# [PROBLEM TO SOLVE]
Where the records below reach the line containing "blue cone: 4 -> 2", start transcribing, and end with the line containing "red clock: 3 -> 4", exactly and with nothing else added.

# [RECORDS TO PROCESS]
————
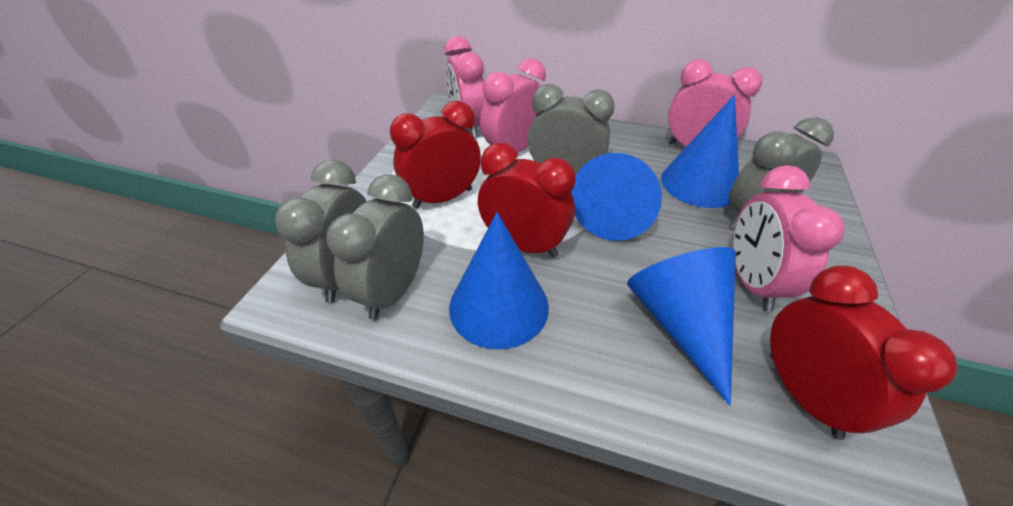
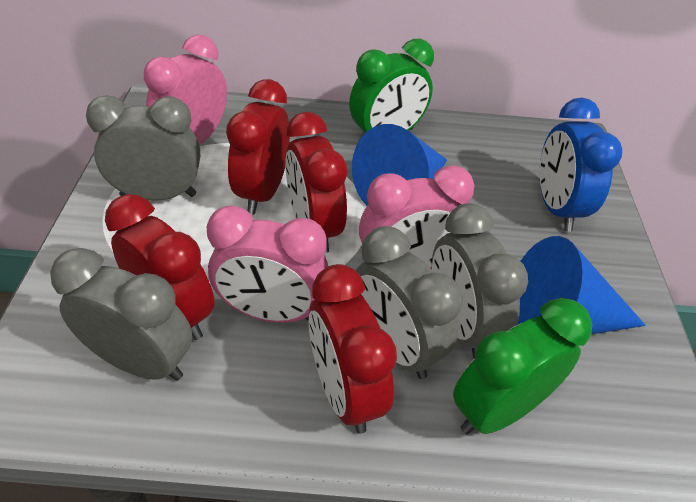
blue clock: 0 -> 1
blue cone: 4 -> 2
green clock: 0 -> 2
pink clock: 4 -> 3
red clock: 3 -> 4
————
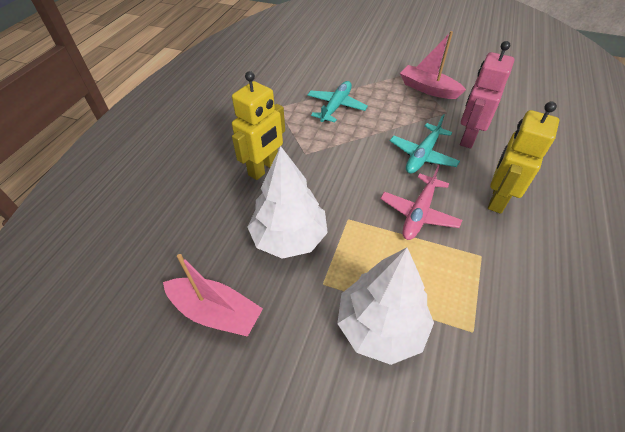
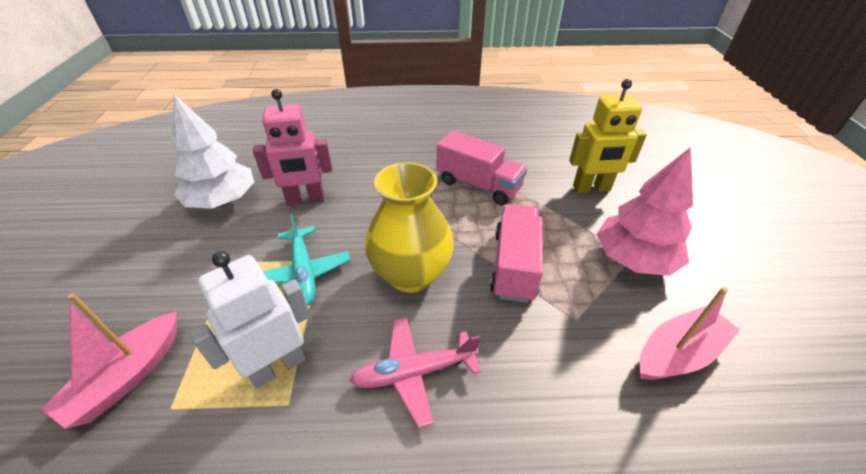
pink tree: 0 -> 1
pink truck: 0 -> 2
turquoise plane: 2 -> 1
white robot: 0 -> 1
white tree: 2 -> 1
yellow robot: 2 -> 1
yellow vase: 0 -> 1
————
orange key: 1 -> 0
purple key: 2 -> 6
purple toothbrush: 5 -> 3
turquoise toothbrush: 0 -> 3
————
# [ANSWER FOR THIS EXERCISE]
blue cone: 4 -> 2
green clock: 0 -> 2
pink clock: 4 -> 3
red clock: 3 -> 4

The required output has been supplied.